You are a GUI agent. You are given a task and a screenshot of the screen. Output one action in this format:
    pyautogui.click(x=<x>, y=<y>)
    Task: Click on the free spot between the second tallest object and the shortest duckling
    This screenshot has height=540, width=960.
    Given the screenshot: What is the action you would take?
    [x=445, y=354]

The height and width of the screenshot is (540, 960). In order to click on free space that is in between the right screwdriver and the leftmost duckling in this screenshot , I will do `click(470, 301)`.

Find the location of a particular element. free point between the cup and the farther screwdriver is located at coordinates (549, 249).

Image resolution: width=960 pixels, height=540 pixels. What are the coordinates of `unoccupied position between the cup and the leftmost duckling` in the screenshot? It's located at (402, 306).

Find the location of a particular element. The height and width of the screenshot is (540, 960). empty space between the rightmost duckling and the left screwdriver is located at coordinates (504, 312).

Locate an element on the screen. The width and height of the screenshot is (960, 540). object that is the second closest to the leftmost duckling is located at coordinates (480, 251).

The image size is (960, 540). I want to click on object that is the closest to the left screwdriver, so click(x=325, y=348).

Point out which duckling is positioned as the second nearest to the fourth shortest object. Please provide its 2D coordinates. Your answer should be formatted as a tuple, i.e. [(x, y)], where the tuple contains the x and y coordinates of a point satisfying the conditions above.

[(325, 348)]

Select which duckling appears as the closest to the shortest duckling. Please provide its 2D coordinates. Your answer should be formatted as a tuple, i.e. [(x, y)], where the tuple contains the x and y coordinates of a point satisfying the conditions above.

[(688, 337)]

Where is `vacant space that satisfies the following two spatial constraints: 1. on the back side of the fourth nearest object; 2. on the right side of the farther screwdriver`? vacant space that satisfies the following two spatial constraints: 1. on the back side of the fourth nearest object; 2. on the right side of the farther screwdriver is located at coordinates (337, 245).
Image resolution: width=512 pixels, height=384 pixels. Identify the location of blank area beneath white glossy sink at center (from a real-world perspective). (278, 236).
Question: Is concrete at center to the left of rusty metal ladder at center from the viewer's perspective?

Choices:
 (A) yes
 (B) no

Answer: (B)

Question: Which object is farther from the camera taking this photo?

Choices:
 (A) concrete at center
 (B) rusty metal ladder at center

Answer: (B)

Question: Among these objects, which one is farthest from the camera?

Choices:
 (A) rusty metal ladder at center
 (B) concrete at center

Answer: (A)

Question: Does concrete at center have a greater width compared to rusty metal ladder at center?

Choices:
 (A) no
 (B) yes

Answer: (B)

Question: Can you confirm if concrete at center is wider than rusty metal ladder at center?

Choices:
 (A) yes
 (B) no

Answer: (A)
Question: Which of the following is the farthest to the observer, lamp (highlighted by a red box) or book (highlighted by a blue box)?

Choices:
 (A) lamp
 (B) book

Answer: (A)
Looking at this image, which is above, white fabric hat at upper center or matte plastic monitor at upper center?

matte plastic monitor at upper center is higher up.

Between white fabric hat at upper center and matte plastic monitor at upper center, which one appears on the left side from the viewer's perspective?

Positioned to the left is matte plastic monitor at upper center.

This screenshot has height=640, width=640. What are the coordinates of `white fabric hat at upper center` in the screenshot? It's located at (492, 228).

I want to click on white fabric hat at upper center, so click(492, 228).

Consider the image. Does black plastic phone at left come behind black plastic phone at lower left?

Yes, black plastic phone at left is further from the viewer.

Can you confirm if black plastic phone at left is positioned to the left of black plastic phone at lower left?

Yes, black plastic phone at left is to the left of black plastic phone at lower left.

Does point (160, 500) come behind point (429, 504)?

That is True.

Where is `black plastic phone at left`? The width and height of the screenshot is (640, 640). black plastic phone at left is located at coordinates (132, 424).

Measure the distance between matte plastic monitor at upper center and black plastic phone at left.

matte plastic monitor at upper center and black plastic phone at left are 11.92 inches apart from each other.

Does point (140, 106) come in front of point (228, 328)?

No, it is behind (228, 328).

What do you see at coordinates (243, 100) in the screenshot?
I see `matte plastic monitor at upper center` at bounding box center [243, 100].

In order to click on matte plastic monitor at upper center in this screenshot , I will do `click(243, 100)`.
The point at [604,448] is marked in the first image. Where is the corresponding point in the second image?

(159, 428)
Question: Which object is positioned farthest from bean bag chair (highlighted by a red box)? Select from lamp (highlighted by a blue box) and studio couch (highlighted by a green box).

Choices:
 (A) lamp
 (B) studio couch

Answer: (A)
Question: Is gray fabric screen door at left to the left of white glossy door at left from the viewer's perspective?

**EXERCISE TASK**
Repeat the material above word for word, from its first line up to and including the line containing "Find the location of a particular element. The".

**FULL OUTPUT**
You are a GUI agent. You are given a task and a screenshot of the screen. Output one action in this format:
    pyautogui.click(x=<x>, y=<y>)
    Task: Click on the free spot between the second tallest object and the shortest duckling
    This screenshot has height=540, width=960.
    Given the screenshot: What is the action you would take?
    [x=445, y=354]

The height and width of the screenshot is (540, 960). In order to click on free space that is in between the right screwdriver and the leftmost duckling in this screenshot , I will do `click(470, 301)`.

Find the location of a particular element. free point between the cup and the farther screwdriver is located at coordinates (549, 249).

Image resolution: width=960 pixels, height=540 pixels. What are the coordinates of `unoccupied position between the cup and the leftmost duckling` in the screenshot? It's located at (402, 306).

Find the location of a particular element. The height and width of the screenshot is (540, 960). empty space between the rightmost duckling and the left screwdriver is located at coordinates (504, 312).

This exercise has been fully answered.